--- DATASET RECORDS Enclosed Below ---

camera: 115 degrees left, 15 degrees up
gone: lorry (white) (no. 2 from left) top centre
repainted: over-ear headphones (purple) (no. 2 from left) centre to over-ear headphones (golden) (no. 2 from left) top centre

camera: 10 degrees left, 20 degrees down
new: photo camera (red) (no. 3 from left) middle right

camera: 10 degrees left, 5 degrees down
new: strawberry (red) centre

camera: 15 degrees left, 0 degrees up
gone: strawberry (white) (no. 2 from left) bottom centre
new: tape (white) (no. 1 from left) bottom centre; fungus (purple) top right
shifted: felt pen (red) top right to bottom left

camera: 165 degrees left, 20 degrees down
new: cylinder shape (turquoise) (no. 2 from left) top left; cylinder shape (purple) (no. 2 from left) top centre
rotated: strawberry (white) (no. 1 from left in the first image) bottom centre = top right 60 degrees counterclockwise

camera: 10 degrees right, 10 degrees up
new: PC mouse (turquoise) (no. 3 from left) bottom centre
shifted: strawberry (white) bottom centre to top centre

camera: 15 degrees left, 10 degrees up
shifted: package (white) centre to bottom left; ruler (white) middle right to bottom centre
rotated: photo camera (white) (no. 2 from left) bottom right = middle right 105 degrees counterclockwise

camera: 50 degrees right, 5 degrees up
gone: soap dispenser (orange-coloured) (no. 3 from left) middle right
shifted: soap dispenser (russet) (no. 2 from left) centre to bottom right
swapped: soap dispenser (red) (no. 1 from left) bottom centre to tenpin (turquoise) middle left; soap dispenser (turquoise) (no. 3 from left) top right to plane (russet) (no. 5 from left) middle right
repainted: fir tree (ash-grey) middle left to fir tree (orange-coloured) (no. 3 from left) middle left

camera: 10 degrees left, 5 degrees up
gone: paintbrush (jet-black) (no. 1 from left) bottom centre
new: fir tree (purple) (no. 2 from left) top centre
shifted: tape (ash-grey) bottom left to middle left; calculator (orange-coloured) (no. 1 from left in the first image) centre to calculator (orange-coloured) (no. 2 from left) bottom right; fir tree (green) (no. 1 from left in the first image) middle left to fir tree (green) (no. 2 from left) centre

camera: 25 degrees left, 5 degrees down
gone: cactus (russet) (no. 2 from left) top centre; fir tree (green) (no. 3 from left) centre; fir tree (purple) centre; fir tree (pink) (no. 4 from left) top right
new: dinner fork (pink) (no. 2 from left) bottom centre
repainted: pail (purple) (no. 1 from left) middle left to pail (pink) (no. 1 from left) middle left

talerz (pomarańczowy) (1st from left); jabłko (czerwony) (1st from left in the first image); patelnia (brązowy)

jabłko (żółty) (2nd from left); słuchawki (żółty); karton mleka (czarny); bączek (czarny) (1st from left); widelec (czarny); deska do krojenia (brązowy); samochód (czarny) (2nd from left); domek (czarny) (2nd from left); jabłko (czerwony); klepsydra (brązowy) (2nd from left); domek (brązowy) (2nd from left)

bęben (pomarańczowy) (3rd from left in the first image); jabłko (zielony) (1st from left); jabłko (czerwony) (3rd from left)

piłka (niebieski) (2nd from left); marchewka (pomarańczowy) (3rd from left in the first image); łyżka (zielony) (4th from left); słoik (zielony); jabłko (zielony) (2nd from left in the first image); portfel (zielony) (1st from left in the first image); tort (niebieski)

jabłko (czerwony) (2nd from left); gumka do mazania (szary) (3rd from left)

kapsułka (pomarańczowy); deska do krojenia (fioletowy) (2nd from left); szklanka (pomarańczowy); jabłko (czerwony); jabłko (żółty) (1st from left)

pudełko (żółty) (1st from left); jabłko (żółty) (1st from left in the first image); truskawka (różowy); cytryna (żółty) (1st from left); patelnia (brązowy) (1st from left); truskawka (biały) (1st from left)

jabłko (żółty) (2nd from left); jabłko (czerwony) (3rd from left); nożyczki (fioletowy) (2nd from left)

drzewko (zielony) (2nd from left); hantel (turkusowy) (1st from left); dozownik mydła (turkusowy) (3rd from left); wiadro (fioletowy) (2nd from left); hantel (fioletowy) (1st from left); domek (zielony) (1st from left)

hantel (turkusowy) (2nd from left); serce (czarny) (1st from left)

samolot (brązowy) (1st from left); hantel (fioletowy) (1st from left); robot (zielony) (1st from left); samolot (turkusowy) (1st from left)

--- End of Enclosed DATASET RECORDS ---

WORK ITEM: Your task is to retype the entries verbatim, starting with the line that holds "new: PC mouse" and stopping after the line that holds "gone: soap dispenser".

RESPONSE FOR THIS EXERCISE:
new: PC mouse (turquoise) (no. 3 from left) bottom centre
shifted: strawberry (white) bottom centre to top centre

camera: 15 degrees left, 10 degrees up
shifted: package (white) centre to bottom left; ruler (white) middle right to bottom centre
rotated: photo camera (white) (no. 2 from left) bottom right = middle right 105 degrees counterclockwise

camera: 50 degrees right, 5 degrees up
gone: soap dispenser (orange-coloured) (no. 3 from left) middle right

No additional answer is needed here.